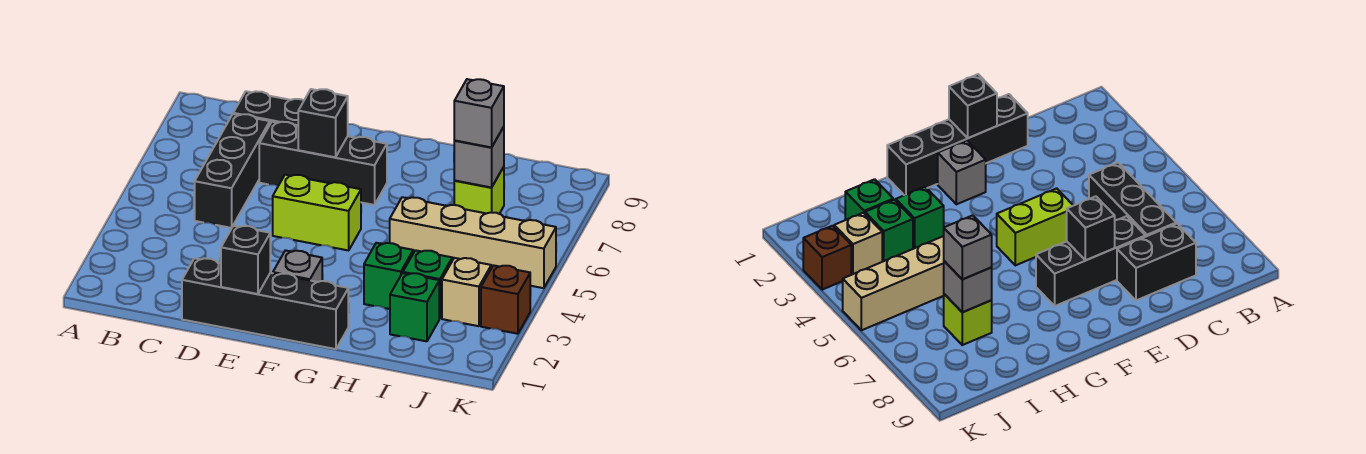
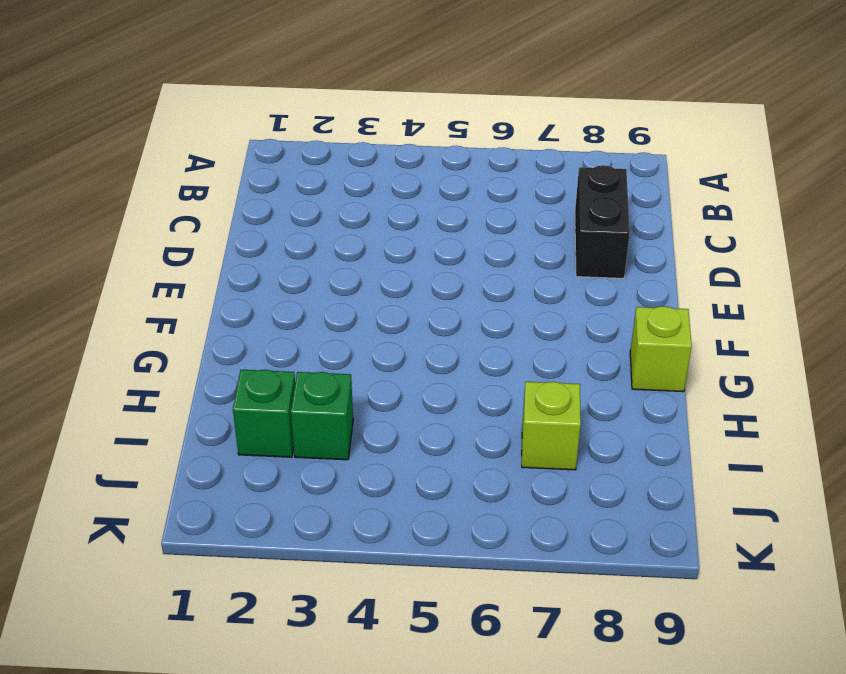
lime brick G9 level 1 -> none
none -> black brick C5:C7 level 1
none -> black brick D1:G1 level 1
none -> black brick D7:F7 level 1

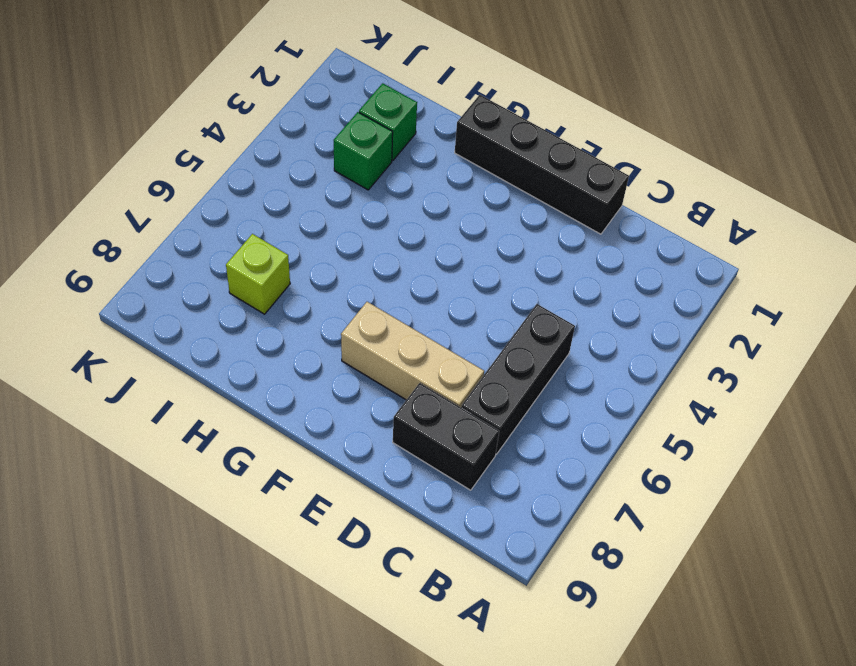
tan brick D7:F7 level 1 -> black brick D7:F7 level 1
none -> lime brick E5:F5 level 1
none -> grey brick F2 level 1
none -> green brick H3 level 1

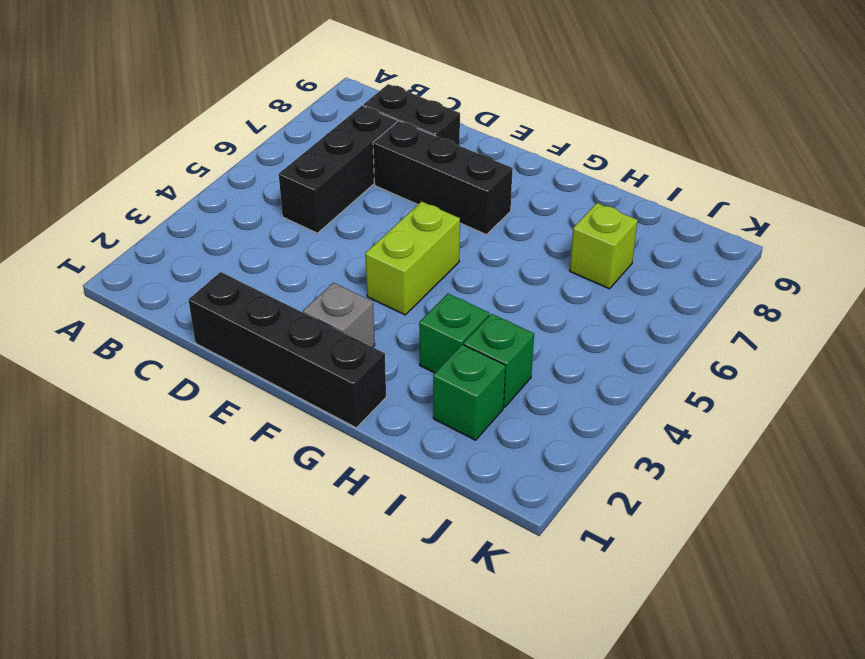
lime brick F4:F5 level 1 -> lime brick E5:F5 level 1
none -> tan brick H5:K5 level 1
none -> tan brick J3 level 1
none -> brown brick K3 level 1

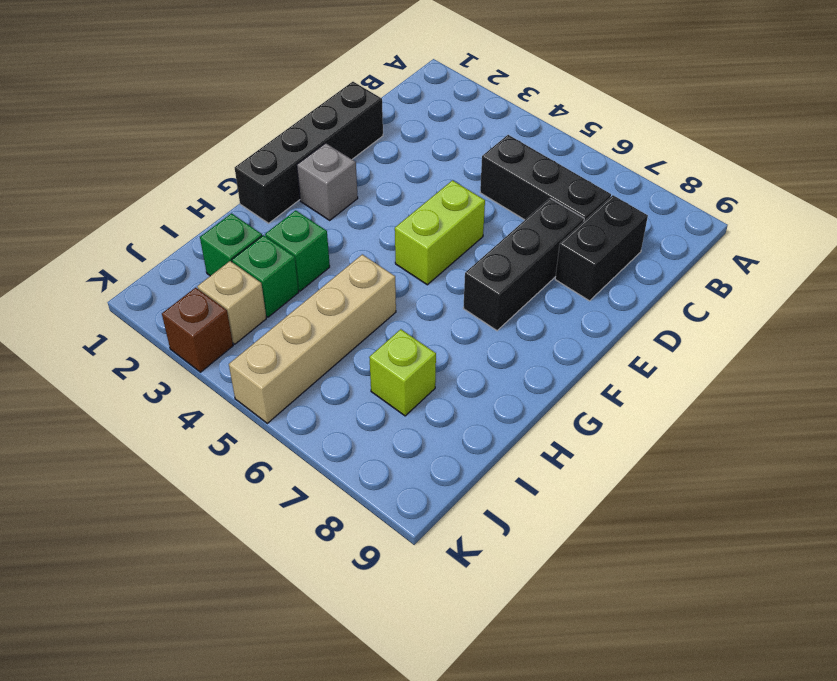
none -> black brick E1 level 2
none -> black brick E7 level 2
none -> grey brick I7 level 2

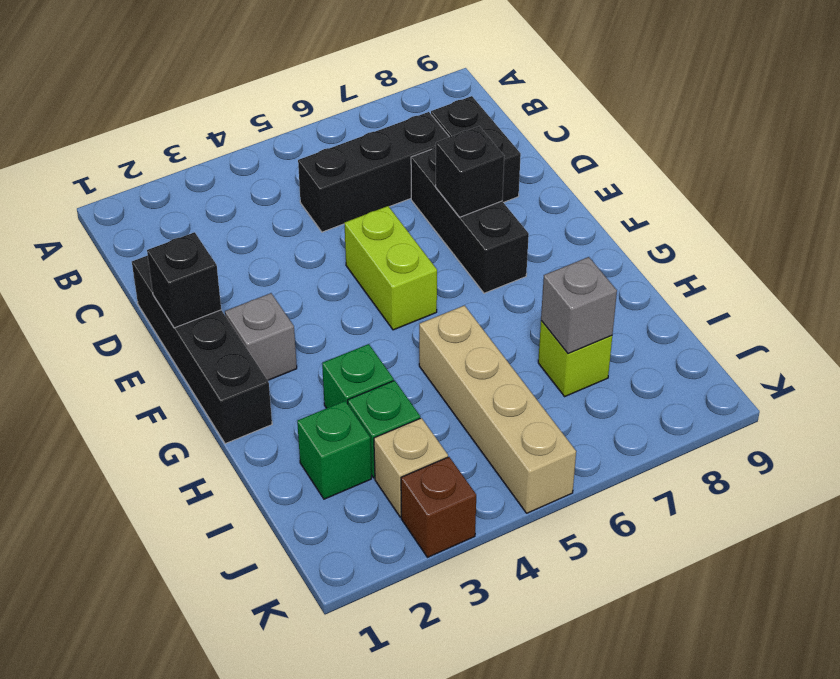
none -> grey brick I7 level 3

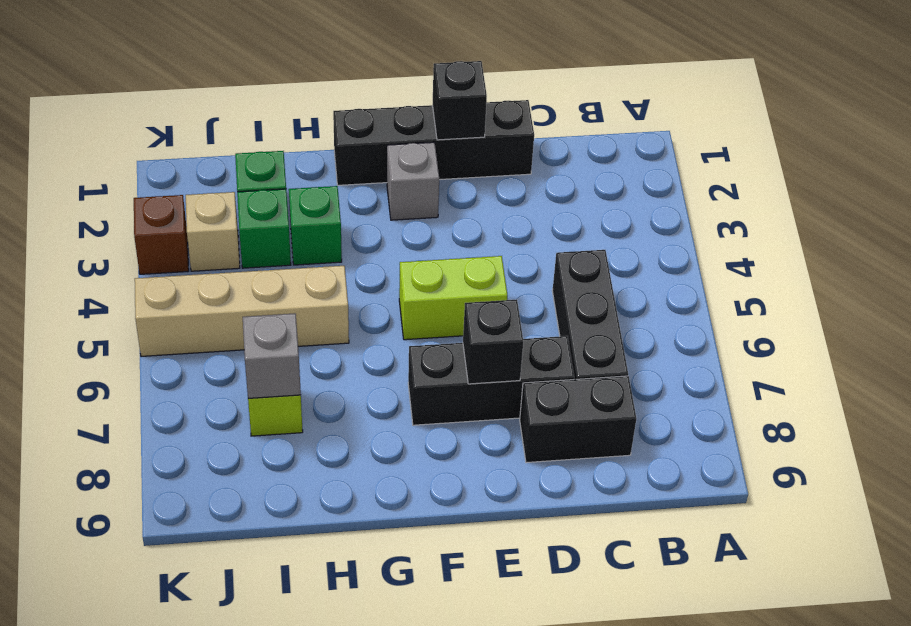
none -> grey brick I7 level 3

* * * * *

:: WORK REQUEST ::
Begin with the line containing "none -> black brick E7 level 2" and end with the last line of the material above; return exactly those lines, both ends included, and omit all pictures.

:: SOLVED PROBLEM ::
none -> black brick E7 level 2
none -> grey brick I7 level 2

none -> grey brick I7 level 3

none -> grey brick I7 level 3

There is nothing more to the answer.